* [Your task]:
Show all lines from the listing below that contain "their".

* [Data records]:
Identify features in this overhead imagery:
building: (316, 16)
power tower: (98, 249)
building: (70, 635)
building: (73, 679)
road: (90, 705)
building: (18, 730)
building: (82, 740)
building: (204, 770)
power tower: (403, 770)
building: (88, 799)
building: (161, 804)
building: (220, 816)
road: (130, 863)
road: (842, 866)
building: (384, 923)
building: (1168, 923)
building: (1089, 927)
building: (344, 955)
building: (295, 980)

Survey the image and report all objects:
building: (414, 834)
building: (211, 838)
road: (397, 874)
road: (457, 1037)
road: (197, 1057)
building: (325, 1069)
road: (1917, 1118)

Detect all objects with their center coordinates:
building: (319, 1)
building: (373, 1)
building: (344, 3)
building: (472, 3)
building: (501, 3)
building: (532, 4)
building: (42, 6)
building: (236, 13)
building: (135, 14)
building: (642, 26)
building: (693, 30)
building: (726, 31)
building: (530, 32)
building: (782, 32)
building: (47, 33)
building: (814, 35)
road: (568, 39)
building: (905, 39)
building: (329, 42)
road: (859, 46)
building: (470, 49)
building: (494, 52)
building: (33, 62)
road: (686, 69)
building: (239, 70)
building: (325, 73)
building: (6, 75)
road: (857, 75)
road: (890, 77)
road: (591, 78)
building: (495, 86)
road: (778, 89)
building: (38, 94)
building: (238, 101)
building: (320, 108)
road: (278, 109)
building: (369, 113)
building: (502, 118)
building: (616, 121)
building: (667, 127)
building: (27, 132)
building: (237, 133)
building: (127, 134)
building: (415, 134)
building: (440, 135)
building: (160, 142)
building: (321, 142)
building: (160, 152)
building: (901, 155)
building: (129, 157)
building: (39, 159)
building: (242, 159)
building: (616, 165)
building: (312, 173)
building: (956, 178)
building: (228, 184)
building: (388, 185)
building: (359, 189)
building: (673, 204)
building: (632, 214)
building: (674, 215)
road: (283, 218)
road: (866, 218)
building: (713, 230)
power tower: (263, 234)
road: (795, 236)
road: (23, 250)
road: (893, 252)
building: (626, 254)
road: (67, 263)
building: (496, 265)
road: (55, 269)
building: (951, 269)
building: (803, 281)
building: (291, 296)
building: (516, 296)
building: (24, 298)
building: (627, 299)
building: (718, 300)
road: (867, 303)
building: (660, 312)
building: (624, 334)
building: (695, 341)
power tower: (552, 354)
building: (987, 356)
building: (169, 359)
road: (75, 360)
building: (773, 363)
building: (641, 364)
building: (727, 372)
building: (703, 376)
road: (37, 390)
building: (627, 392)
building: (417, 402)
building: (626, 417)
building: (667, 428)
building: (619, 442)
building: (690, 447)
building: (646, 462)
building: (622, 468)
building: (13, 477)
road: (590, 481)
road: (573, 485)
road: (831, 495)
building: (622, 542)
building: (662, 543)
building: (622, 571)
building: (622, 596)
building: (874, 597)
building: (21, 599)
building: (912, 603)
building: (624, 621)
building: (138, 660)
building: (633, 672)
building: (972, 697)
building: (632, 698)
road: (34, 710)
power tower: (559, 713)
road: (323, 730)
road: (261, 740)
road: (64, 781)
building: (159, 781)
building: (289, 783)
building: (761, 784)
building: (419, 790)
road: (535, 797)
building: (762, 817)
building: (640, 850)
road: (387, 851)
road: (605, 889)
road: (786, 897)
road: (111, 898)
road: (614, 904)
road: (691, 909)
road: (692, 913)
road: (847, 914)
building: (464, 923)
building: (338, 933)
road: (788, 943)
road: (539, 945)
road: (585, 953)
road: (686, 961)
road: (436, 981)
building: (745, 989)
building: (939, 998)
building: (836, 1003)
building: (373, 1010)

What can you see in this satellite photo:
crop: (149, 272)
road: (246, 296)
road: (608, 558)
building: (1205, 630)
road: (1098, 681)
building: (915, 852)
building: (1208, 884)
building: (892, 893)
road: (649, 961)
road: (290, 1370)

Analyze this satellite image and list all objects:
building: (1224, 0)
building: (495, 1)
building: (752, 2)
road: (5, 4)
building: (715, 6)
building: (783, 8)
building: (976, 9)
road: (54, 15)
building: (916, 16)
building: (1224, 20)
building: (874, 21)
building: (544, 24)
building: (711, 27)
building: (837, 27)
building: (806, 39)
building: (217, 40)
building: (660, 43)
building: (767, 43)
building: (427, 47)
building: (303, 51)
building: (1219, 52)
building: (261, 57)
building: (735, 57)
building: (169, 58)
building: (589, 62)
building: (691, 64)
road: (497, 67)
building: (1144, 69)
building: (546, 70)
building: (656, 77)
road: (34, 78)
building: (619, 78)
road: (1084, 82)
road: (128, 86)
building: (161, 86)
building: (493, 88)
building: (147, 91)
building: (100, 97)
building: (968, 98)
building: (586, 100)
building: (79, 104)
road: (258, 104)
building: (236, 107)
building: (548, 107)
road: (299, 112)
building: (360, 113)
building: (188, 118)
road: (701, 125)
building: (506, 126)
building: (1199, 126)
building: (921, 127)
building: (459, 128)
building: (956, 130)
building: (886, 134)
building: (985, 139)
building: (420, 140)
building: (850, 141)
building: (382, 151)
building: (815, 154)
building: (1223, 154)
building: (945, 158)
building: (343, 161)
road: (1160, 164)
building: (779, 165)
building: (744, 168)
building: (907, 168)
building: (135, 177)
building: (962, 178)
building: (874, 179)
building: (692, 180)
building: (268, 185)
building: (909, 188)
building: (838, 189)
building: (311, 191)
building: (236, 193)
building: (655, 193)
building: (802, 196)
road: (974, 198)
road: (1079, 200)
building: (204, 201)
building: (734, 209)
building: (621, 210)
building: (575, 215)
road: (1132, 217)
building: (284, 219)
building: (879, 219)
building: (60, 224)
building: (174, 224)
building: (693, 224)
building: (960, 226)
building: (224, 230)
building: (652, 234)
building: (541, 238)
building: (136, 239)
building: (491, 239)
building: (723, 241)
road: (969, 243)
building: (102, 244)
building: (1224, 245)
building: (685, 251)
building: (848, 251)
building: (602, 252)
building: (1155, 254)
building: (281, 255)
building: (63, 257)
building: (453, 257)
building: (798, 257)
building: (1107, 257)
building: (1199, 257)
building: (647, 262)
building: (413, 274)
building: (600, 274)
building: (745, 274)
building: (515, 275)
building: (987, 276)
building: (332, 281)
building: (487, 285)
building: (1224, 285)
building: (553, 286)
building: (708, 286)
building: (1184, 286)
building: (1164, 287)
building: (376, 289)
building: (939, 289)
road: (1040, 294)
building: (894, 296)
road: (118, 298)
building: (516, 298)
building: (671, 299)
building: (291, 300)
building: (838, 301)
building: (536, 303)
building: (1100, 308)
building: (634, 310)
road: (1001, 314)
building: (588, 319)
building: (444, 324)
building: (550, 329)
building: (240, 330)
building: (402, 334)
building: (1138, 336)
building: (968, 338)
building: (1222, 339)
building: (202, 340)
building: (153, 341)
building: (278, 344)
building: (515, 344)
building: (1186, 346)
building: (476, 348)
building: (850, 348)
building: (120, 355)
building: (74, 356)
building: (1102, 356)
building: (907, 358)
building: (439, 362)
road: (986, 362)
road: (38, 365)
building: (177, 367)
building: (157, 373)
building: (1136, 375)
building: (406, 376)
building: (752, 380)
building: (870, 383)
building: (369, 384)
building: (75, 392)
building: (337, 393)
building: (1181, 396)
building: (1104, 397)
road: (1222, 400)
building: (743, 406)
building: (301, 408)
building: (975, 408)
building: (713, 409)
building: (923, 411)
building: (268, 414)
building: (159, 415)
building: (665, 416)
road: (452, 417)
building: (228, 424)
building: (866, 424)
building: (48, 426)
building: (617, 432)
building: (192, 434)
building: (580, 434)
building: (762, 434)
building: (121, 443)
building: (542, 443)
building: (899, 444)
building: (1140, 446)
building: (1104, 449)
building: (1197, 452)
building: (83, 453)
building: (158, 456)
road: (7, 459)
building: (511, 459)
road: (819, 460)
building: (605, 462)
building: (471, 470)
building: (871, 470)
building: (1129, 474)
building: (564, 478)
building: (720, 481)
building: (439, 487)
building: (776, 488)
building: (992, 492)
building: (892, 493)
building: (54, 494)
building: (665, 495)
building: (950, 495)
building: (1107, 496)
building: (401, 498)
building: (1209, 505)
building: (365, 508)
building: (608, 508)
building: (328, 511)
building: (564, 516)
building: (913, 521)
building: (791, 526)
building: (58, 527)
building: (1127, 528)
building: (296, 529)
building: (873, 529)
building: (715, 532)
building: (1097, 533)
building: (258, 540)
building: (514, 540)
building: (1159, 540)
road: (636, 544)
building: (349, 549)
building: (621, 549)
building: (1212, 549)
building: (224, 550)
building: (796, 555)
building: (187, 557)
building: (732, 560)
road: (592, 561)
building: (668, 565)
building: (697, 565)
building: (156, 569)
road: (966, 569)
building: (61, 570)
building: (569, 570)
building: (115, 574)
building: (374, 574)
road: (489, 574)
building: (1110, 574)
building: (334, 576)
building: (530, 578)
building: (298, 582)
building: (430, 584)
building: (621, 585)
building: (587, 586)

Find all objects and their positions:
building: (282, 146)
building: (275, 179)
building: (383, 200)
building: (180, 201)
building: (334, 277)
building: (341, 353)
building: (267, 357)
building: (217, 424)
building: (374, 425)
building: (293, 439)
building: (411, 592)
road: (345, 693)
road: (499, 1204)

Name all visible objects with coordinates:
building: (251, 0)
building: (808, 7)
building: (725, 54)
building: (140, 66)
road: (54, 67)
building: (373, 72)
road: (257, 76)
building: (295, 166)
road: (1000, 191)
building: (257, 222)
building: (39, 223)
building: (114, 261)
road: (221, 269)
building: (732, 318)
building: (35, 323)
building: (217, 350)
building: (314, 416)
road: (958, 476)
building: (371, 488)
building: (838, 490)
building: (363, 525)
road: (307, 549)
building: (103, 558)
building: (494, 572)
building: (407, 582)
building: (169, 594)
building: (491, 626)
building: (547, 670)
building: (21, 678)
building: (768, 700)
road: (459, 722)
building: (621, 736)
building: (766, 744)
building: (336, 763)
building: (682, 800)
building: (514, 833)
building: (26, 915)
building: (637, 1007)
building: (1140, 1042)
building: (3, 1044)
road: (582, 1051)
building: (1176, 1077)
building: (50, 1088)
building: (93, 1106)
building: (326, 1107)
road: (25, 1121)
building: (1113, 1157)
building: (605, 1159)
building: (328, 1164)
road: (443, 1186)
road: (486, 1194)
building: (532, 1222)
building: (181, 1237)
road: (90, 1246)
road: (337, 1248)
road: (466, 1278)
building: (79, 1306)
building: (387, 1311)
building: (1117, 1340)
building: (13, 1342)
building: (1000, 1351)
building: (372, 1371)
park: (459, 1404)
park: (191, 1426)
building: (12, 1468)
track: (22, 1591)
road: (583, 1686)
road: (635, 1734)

* [Answer section]:
Detect all objects with their center coordinates:
Find all objects and their positions:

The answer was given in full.